• WHAT THE EXERCISE ASKS: What lines of the data hold the string "added"? Pull each one out.

• SUPPLIED DATA:
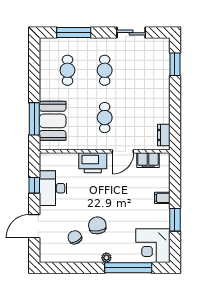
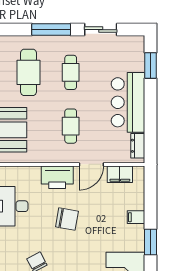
window: (74, 33) -> (51, 30), moved
cafe table: (67, 70) -> (29, 72), width x1.37, depth x1.35
bar counter: (155, 97) -> (128, 102), added
chair: (97, 225) -> (67, 219), moved, turned 108

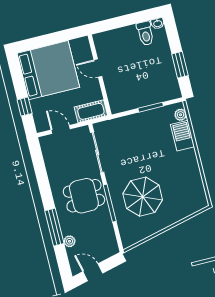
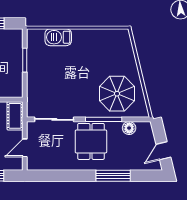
plant: (180, 115) -> (38, 34), removed
parasol: (143, 197) -> (117, 94), moved
floor lamp: (107, 231) -> (129, 128), added
plant: (70, 241) -> (130, 165), removed

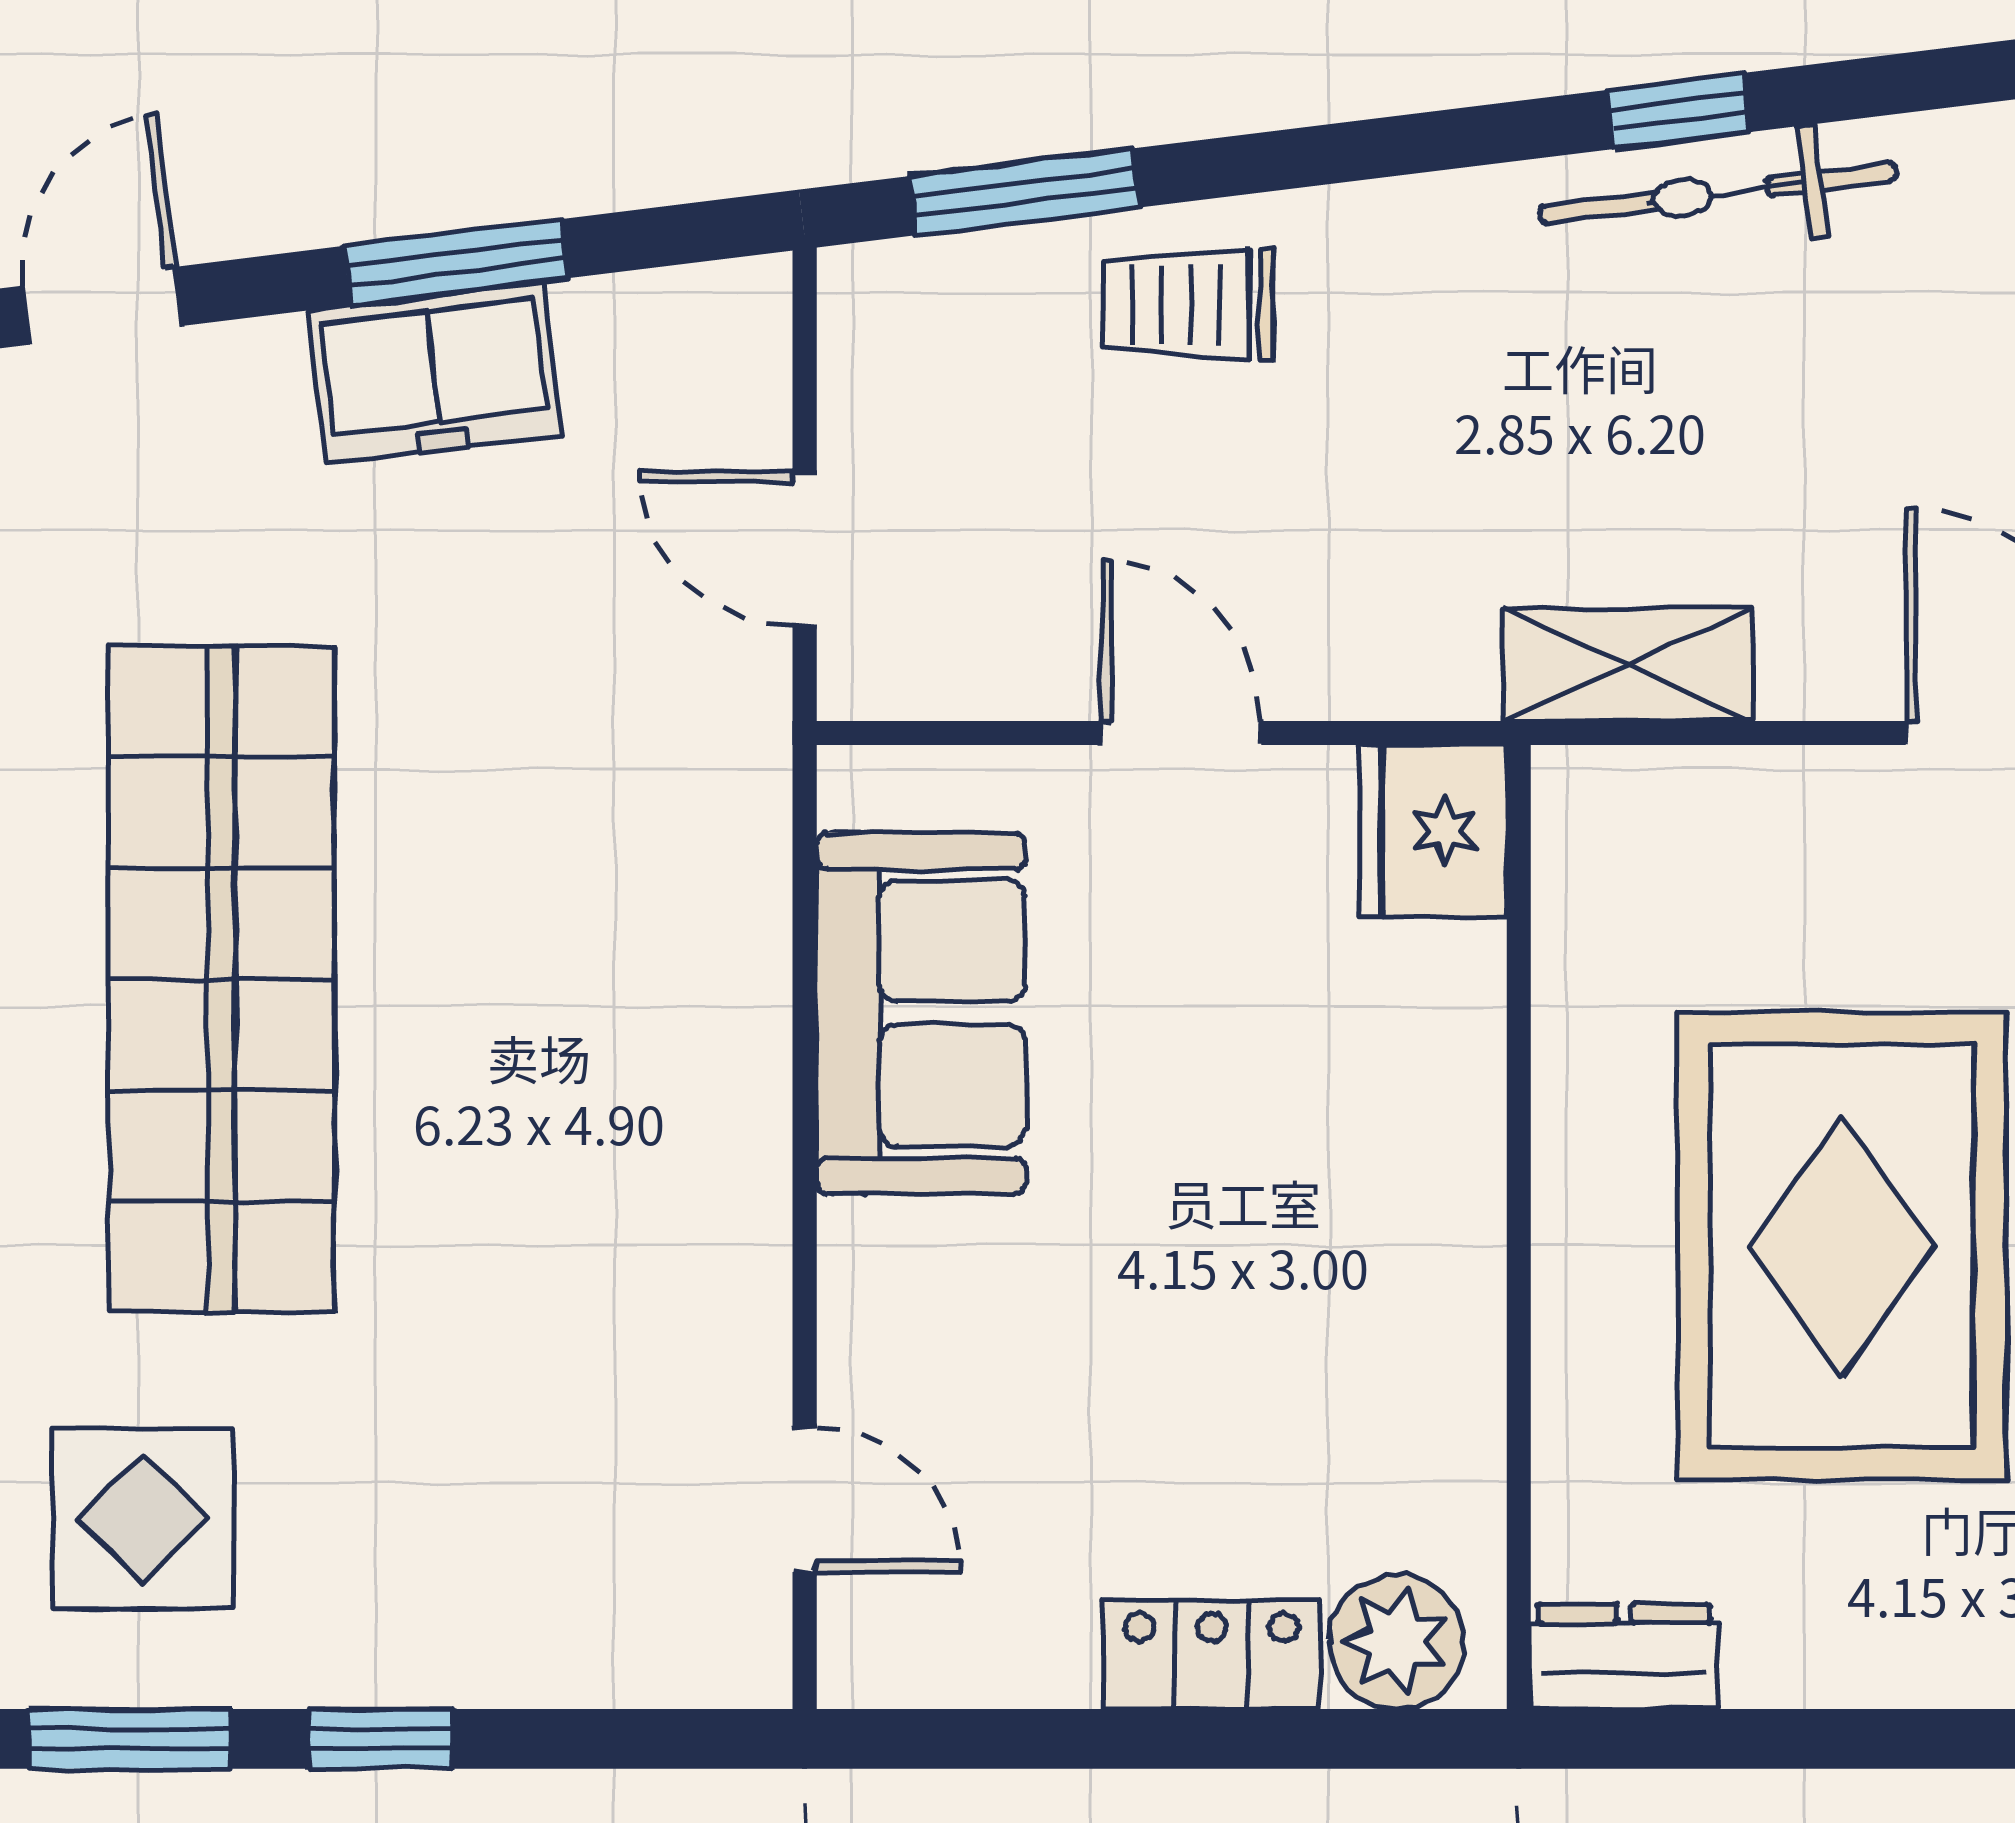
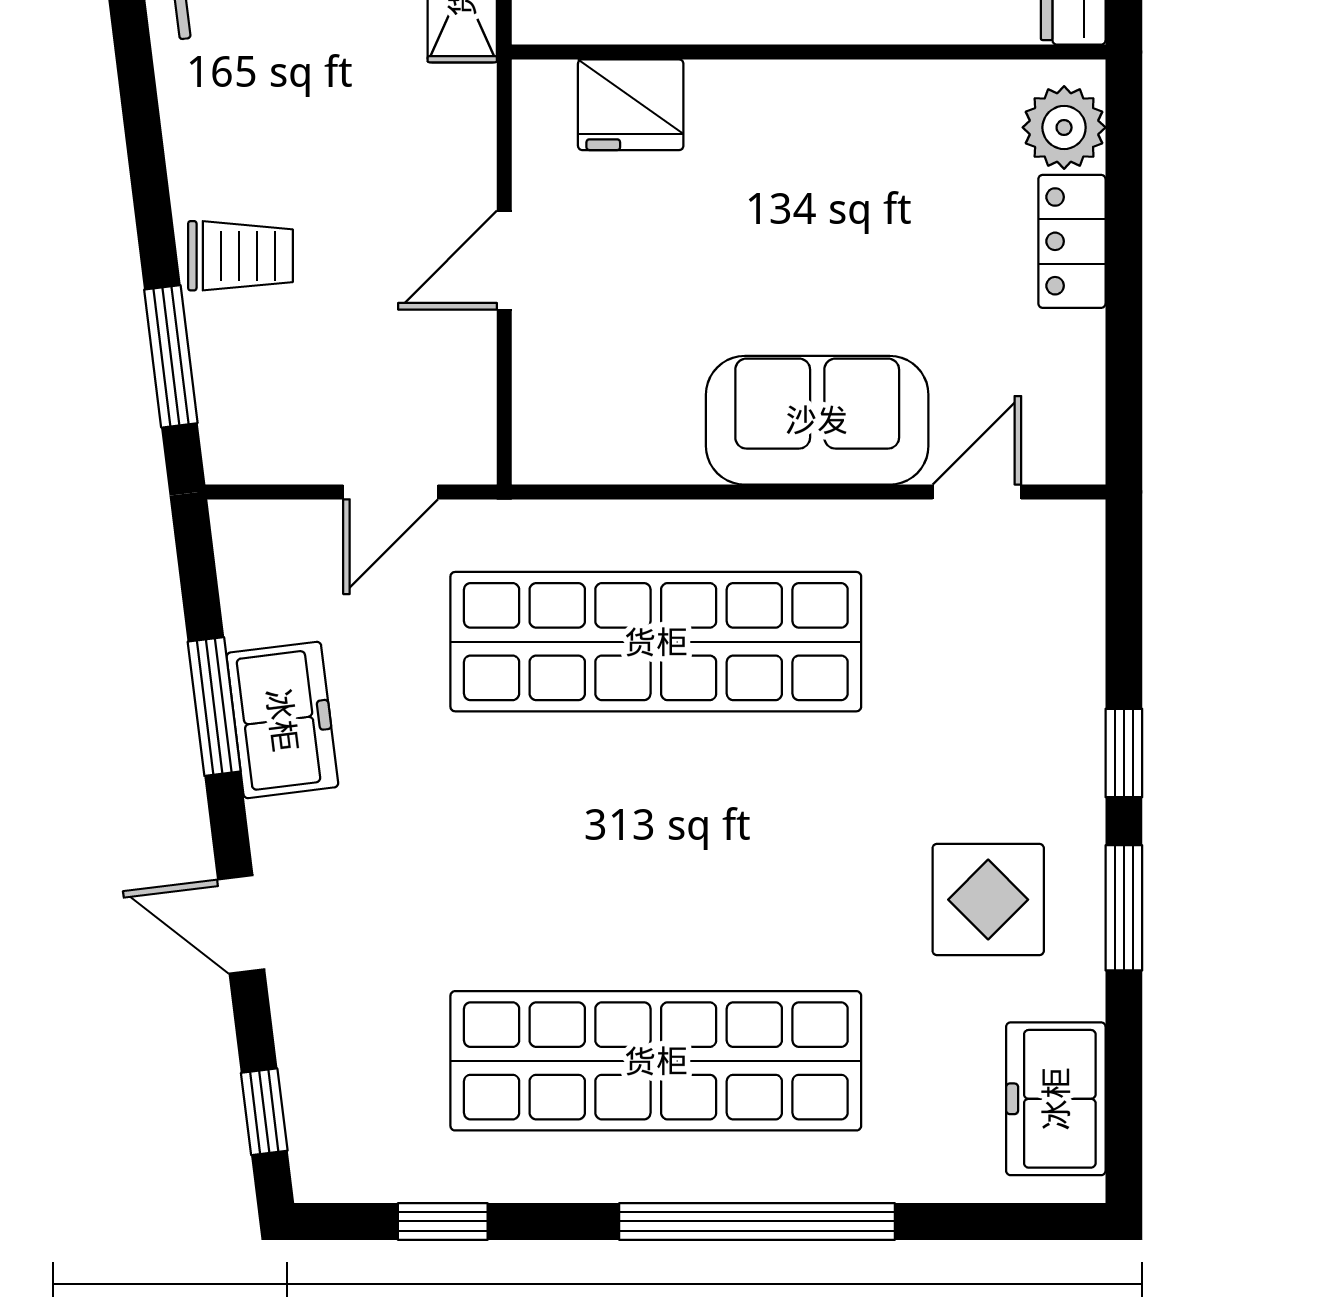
trolley: (1188, 305) -> (240, 256), turned -90
fridge: (1433, 831) -> (631, 105), moved
shop shelf: (221, 979) -> (656, 642), moved
sofa: (921, 1013) -> (817, 420), moved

• YOUR RESPONSE:
bar counter: (155, 97) -> (128, 102), added
floor lamp: (107, 231) -> (129, 128), added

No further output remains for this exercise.